■ What the exercise asks ■
Scan the material below for "circle", then return each line that contains it.

■ Given data ■

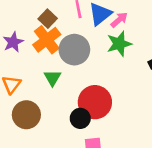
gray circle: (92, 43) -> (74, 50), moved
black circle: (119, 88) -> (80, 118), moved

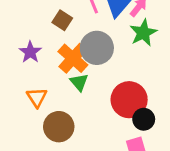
orange cross: (47, 40) -> (73, 58), moved
black circle: (80, 118) -> (144, 119), moved

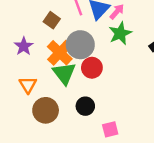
green triangle: (79, 82) -> (64, 73), size x1.5
red circle: (129, 100) -> (92, 68), moved, size x0.7
black circle: (144, 119) -> (85, 106), moved

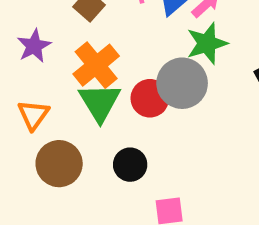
gray circle: (80, 45) -> (182, 83), moved

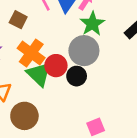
red circle: (150, 98) -> (56, 66), moved
black circle: (130, 165) -> (77, 76), moved

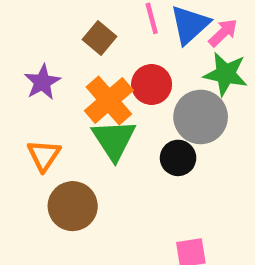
green star: (92, 24) -> (226, 74), turned 30
red circle: (56, 66) -> (152, 84), moved

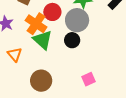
brown circle: (73, 206) -> (41, 81), moved

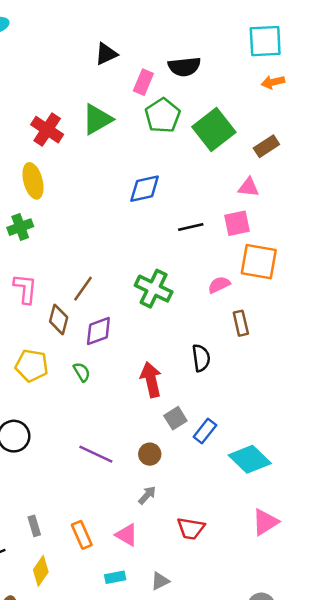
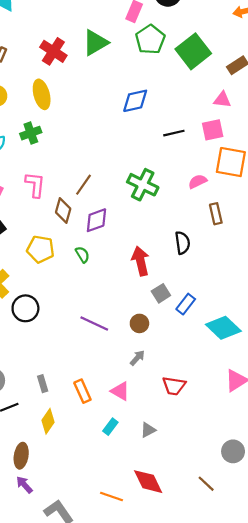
cyan rectangle: (115, 577) -> (110, 427), turned -42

■ Task response ■
gray circle: (92, 43) -> (74, 50), moved
black circle: (119, 88) -> (80, 118), moved
black circle: (80, 118) -> (144, 119), moved
red circle: (129, 100) -> (92, 68), moved, size x0.7
black circle: (144, 119) -> (85, 106), moved
gray circle: (80, 45) -> (182, 83), moved
red circle: (150, 98) -> (56, 66), moved
black circle: (130, 165) -> (77, 76), moved
red circle: (56, 66) -> (152, 84), moved
brown circle: (73, 206) -> (41, 81), moved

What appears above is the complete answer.